* **TRY IT**: Within the material below, find each line bearing the word "camera" and present it.

________________

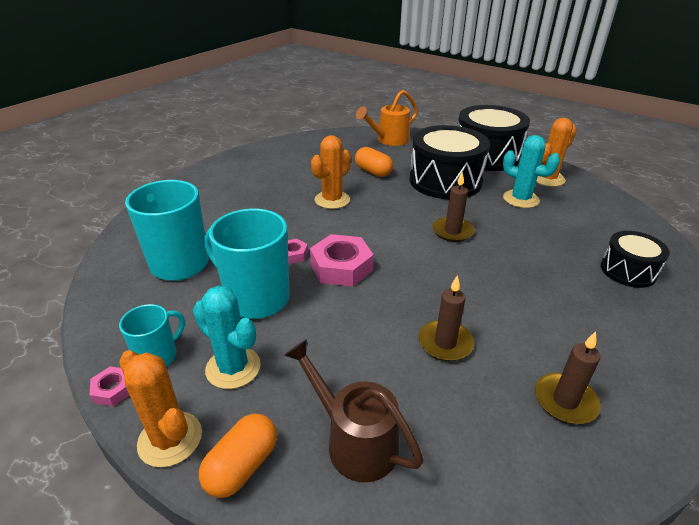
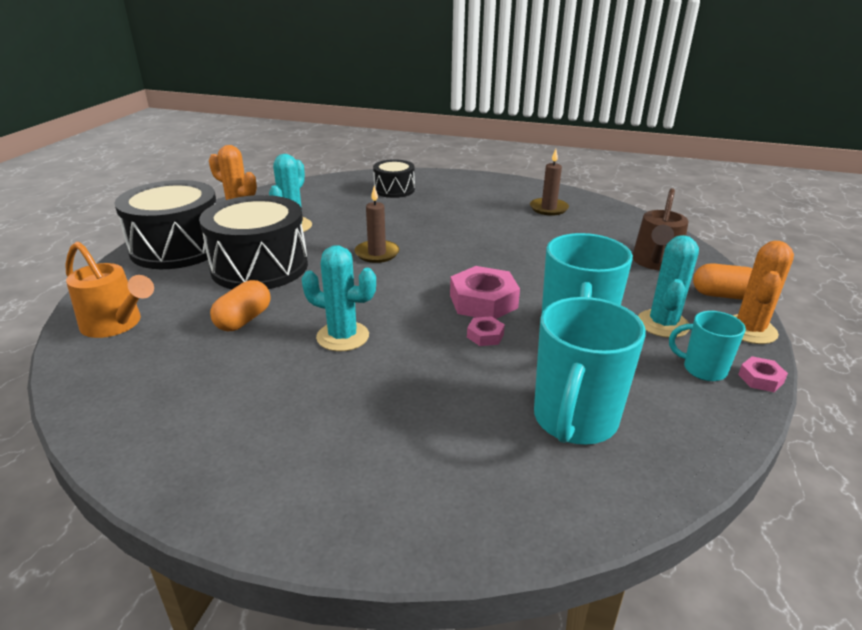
camera: 110 degrees left, 5 degrees down
(332, 200) = (343, 336): orange cactus -> turquoise cactus
(445, 343) = (537, 244): brown candle -> none

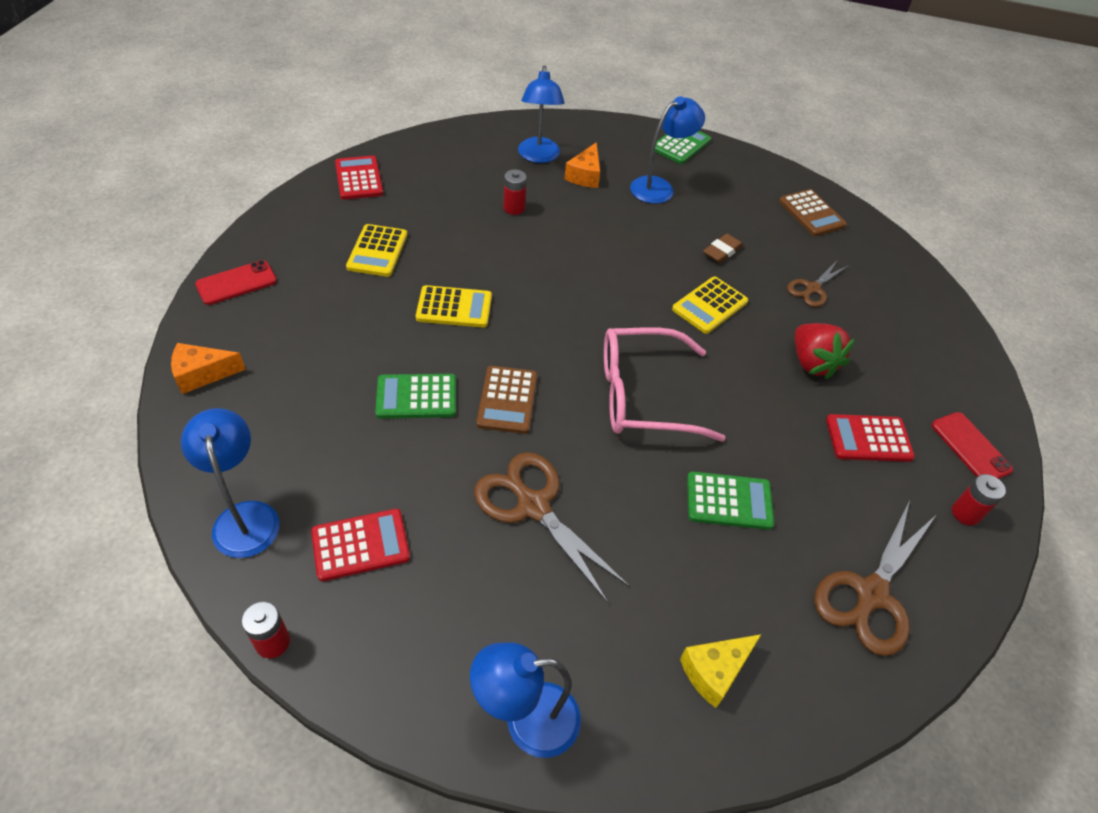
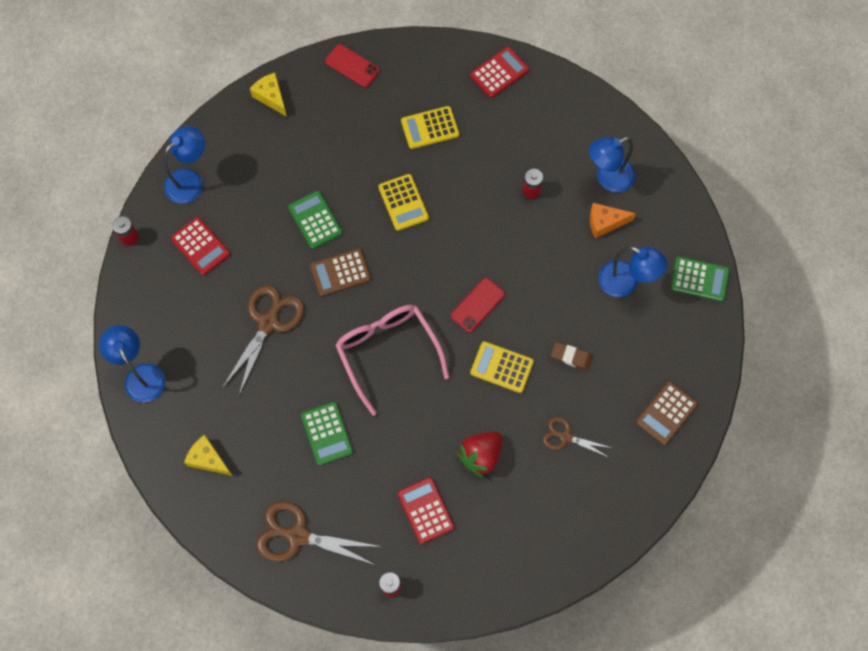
camera: 70 degrees right, 20 degrees up
(202, 374) = (271, 97): orange cheese -> yellow cheese
(970, 447) = (454, 583): red phone -> red phone (477, 305)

________________

* **EXPECTED ANSWER**:
camera: 110 degrees left, 5 degrees down
camera: 70 degrees right, 20 degrees up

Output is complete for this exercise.